Stored items
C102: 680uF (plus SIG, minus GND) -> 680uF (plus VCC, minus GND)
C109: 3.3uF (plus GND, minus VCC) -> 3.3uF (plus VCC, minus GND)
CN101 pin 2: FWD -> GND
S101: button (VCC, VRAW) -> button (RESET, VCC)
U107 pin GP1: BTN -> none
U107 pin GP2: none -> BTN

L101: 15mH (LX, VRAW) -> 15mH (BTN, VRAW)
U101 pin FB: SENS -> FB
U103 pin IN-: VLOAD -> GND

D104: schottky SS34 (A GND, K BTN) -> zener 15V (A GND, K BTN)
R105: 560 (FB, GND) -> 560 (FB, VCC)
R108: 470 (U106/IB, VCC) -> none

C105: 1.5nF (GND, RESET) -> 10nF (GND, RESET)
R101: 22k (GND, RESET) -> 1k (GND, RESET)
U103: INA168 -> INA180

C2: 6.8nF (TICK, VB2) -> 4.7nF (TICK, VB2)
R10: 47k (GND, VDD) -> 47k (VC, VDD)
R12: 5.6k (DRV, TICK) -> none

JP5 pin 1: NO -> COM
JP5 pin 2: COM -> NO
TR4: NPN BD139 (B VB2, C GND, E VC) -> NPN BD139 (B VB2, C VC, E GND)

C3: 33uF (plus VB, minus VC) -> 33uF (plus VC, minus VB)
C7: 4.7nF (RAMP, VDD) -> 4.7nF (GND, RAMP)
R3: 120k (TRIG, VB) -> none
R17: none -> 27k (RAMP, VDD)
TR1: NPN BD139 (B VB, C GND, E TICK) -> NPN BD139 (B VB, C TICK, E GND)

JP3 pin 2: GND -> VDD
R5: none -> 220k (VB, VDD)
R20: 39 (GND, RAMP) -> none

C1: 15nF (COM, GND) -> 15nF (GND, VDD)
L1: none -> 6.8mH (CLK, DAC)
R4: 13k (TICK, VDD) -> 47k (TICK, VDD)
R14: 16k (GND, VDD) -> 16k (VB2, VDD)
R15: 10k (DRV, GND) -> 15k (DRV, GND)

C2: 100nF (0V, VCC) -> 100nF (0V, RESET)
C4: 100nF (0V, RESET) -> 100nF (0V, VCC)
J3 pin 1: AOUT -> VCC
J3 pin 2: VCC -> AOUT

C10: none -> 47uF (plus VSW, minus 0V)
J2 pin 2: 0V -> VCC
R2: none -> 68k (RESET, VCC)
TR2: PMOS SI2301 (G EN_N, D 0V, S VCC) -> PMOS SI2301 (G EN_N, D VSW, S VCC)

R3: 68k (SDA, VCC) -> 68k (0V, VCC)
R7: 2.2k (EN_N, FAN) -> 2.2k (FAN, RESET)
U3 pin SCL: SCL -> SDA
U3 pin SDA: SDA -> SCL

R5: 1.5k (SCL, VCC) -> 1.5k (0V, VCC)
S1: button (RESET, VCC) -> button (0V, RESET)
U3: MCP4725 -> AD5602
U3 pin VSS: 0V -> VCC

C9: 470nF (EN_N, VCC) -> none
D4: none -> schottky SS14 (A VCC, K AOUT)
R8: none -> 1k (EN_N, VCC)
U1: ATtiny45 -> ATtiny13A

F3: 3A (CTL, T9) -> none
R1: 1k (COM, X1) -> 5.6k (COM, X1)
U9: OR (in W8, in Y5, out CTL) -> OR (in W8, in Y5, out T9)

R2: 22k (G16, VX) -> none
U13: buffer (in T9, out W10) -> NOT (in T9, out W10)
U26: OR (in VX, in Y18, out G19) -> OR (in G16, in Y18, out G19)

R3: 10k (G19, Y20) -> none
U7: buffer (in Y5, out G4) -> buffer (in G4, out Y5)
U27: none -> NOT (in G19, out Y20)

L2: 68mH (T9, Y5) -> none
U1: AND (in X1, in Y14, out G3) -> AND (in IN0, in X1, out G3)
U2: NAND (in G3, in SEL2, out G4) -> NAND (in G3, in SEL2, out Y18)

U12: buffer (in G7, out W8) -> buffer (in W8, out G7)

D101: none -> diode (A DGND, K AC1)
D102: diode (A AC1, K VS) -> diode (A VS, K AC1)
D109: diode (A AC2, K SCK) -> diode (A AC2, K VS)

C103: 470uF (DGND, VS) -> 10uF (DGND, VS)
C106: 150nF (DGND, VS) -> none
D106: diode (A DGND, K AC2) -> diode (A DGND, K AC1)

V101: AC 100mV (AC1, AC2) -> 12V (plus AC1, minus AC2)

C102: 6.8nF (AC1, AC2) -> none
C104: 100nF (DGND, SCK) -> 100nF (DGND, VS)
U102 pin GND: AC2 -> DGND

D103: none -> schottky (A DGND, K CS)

How to complete this task:
Work through the data above line by line and give the number of lines in which "RAMP" occurs. Add nothing else.

Your solution:
3